Action item: Everything from the line containing "door: (126, 115) -> (53, 189), swing flipped" through the end of the entries below must be set down exactly, and nothing else.

--- START ---

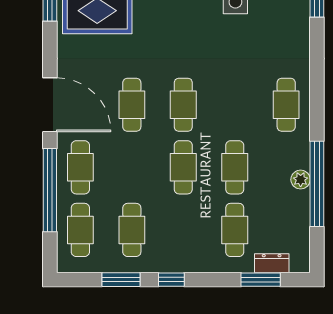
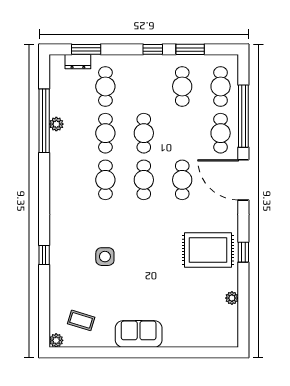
cafe table: (286, 105) -> (105, 180), moved

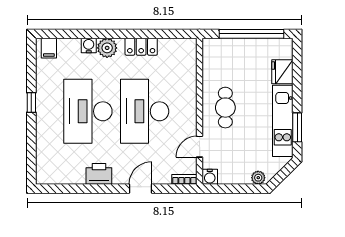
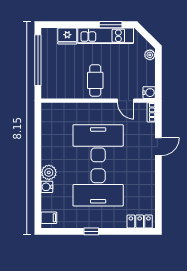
locker: (141, 47) -> (140, 221), moved, turned -90
cafe table: (225, 108) -> (95, 80), turned 90
desk: (145, 111) -> (98, 143), turned 180
printer: (99, 174) -> (147, 179), removed
door: (140, 189) -> (158, 147), swing flipped

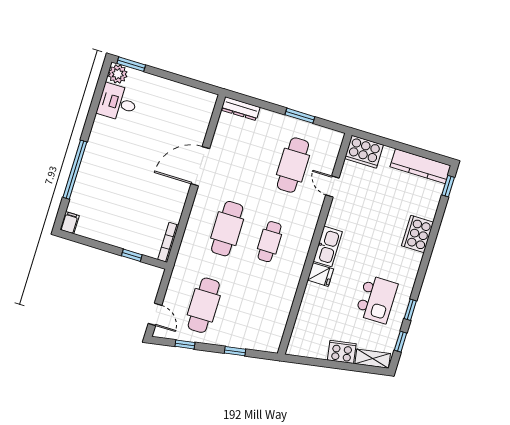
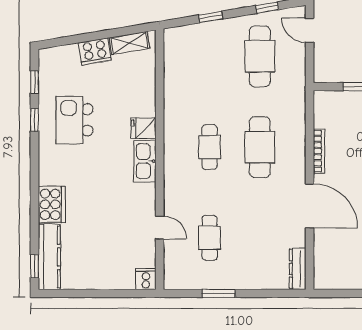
dresser: (241, 109) -> (298, 269), moved, turned -90
cooker: (364, 152) -> (146, 279), width x0.53, depth x0.76
cafe table: (293, 165) -> (210, 238), width x0.73, depth x0.74
door: (200, 166) -> (310, 206), hinge flipped
kitchen counter: (420, 166) -> (49, 257), moved, turned 90
bookcase: (168, 242) -> (319, 151), moved
shelving: (373, 359) -> (129, 43), moved

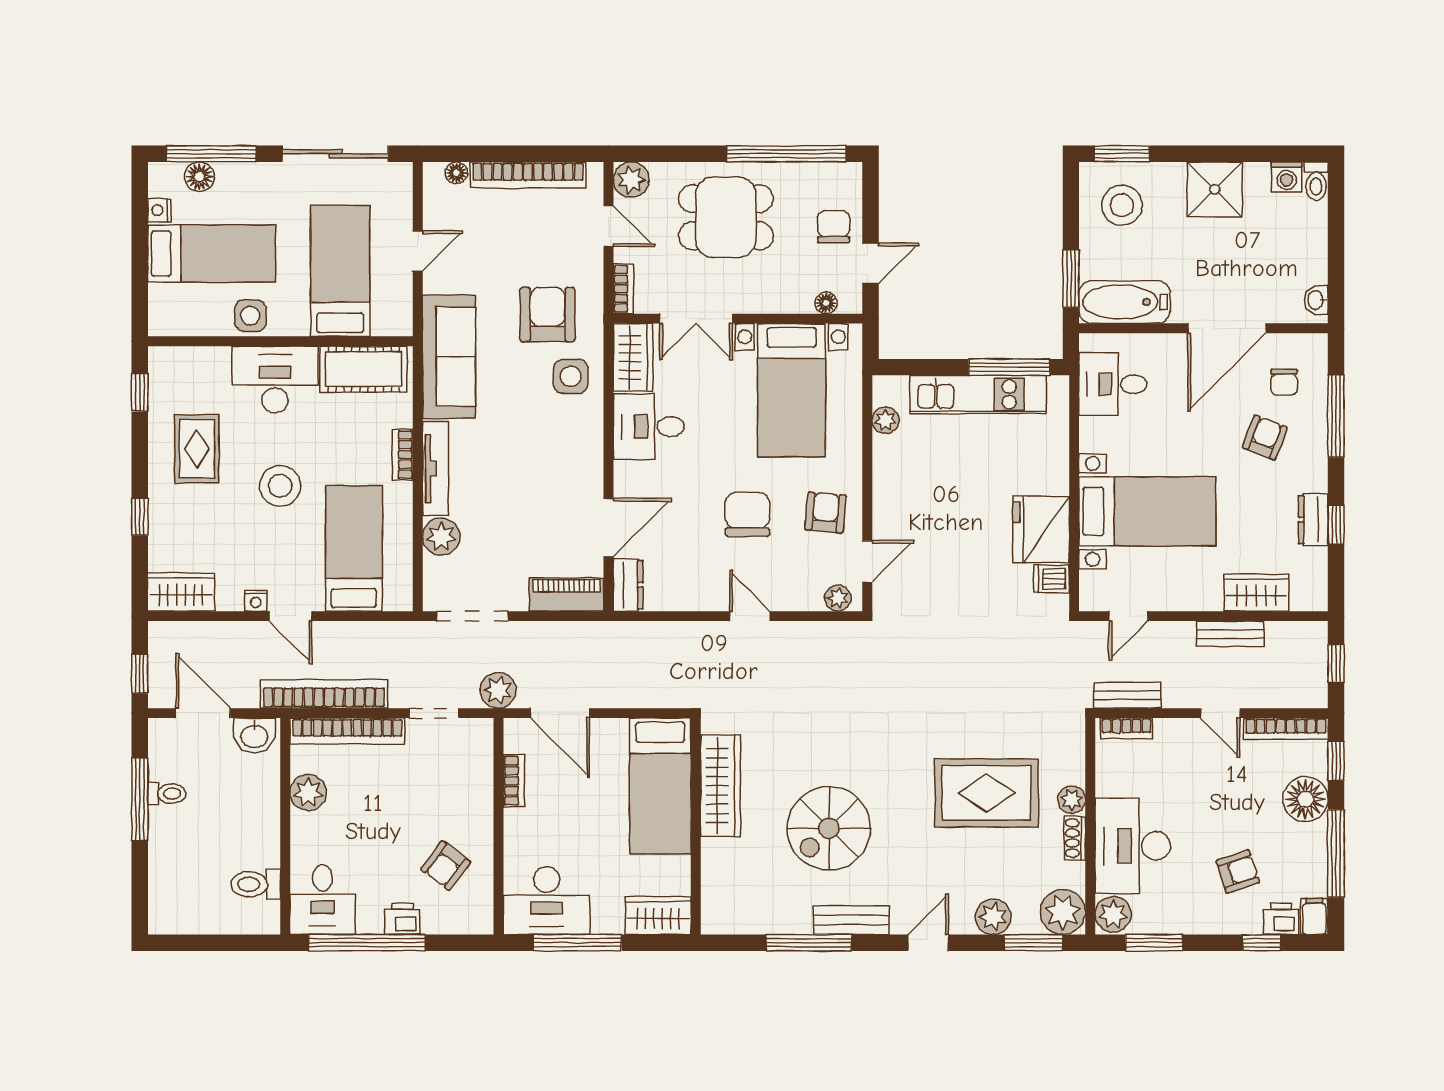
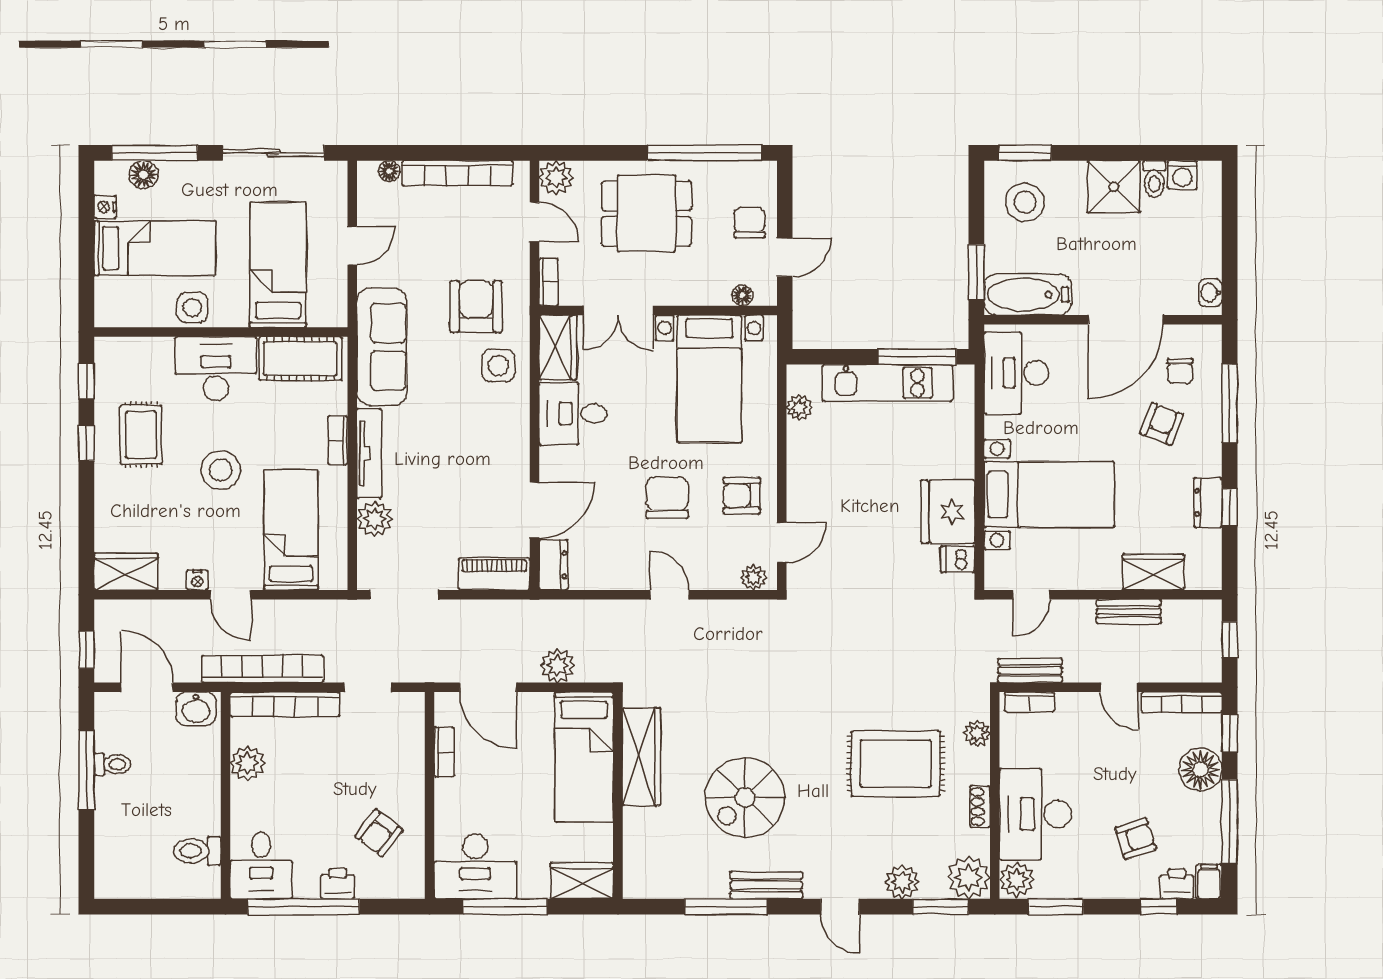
toilet: (1316, 181) -> (1154, 179), moved
desk: (1113, 384) -> (1016, 373), width x1.37
armchair: (826, 512) -> (742, 496), turned -95
window: (140, 517) -> (86, 443), moved
plant: (498, 690) -> (558, 666), moved
plant: (1072, 800) -> (977, 733), moved
door: (928, 943) -> (840, 907), swing flipped

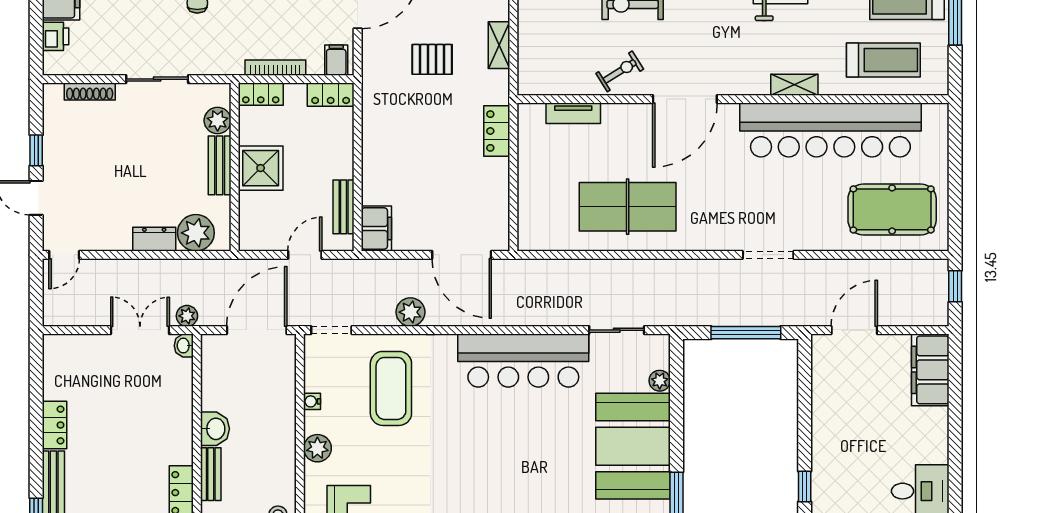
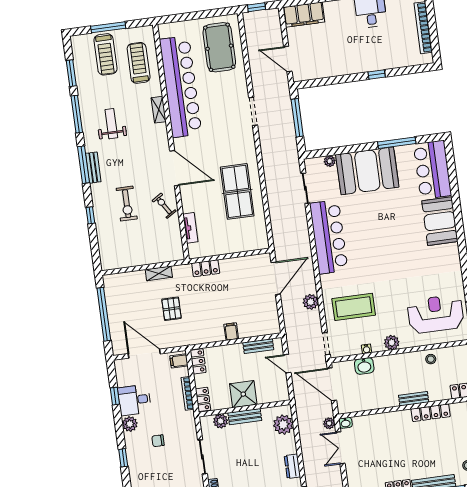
filing cabinet: (376, 229) -> (231, 332), moved, width x0.50
dresser: (154, 239) -> (292, 466), moved
washbasin: (215, 429) -> (364, 366), moved, turned 180

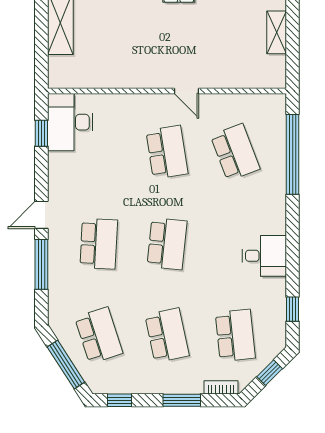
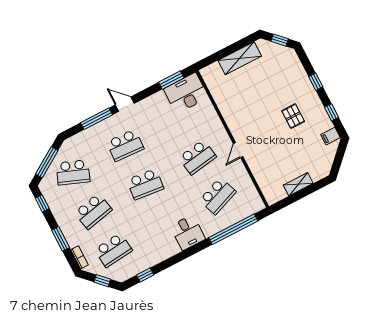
window: (41, 133) -> (171, 80), width x1.50
desk: (264, 256) -> (188, 232), moved
school desk: (99, 335) -> (73, 172), turned 39

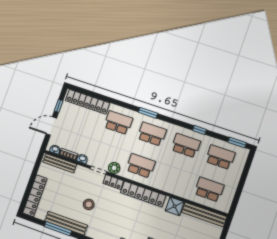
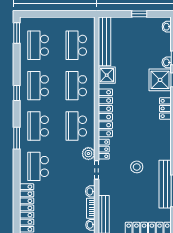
window: (199, 130) -> (17, 93), moved
school desk: (175, 177) -> (76, 86), added

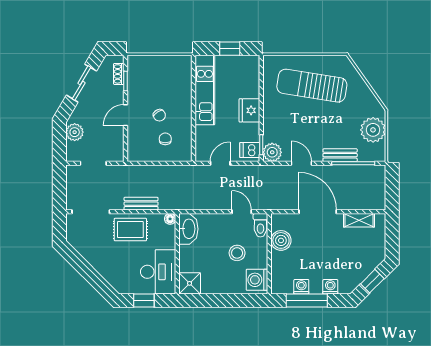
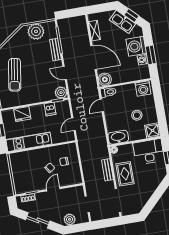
sun lounger: (312, 86) -> (15, 75), width x0.73, depth x0.75
fridge: (249, 110) -> (22, 114), moved
door: (126, 115) -> (53, 189), swing flipped
dishwasher: (250, 150) -> (50, 109), moved
door: (220, 163) -> (73, 124), hinge flipped
door: (301, 163) -> (65, 73), hinge flipped
door: (318, 212) -> (94, 58), swing flipped
boiler: (281, 240) -> (105, 79), moved
stool: (237, 253) -> (137, 115), moved
kitchen sink: (365, 266) -> (122, 22), added
washing machine: (330, 287) -> (136, 46), width x1.89, depth x1.89
window: (307, 301) -> (151, 55), width x0.69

--- END ---

Final answer:
door: (126, 115) -> (53, 189), swing flipped
dishwasher: (250, 150) -> (50, 109), moved
door: (220, 163) -> (73, 124), hinge flipped
door: (301, 163) -> (65, 73), hinge flipped
door: (318, 212) -> (94, 58), swing flipped
boiler: (281, 240) -> (105, 79), moved
stool: (237, 253) -> (137, 115), moved
kitchen sink: (365, 266) -> (122, 22), added
washing machine: (330, 287) -> (136, 46), width x1.89, depth x1.89
window: (307, 301) -> (151, 55), width x0.69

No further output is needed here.